Work request: Scan the lines below and report each one containing "white" by copying it.
START Information provided
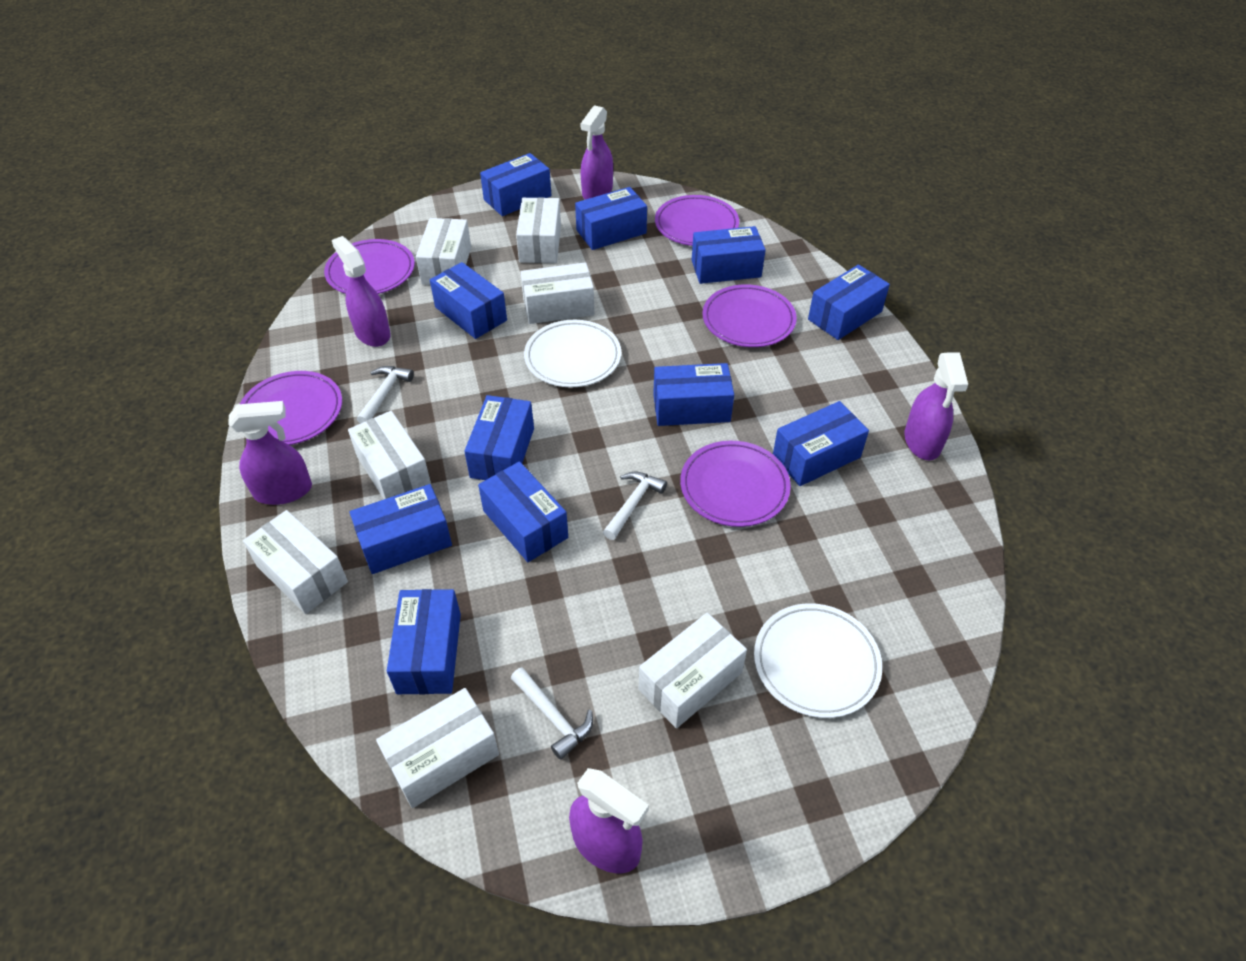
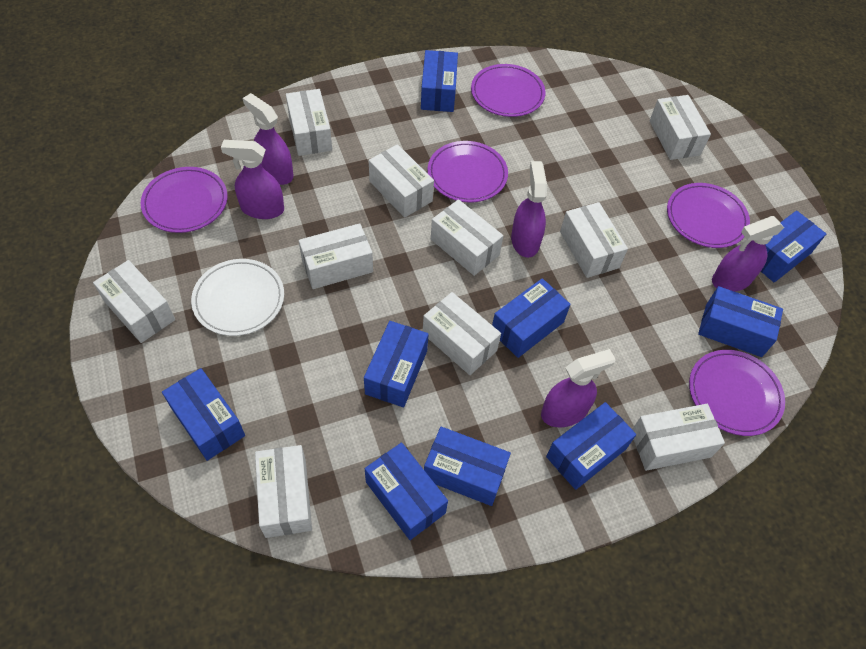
blue box: 11 -> 9
white box: 7 -> 10
white hammer: 3 -> 0
white plate: 2 -> 1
END Information provided
Answer area:
white box: 7 -> 10
white hammer: 3 -> 0
white plate: 2 -> 1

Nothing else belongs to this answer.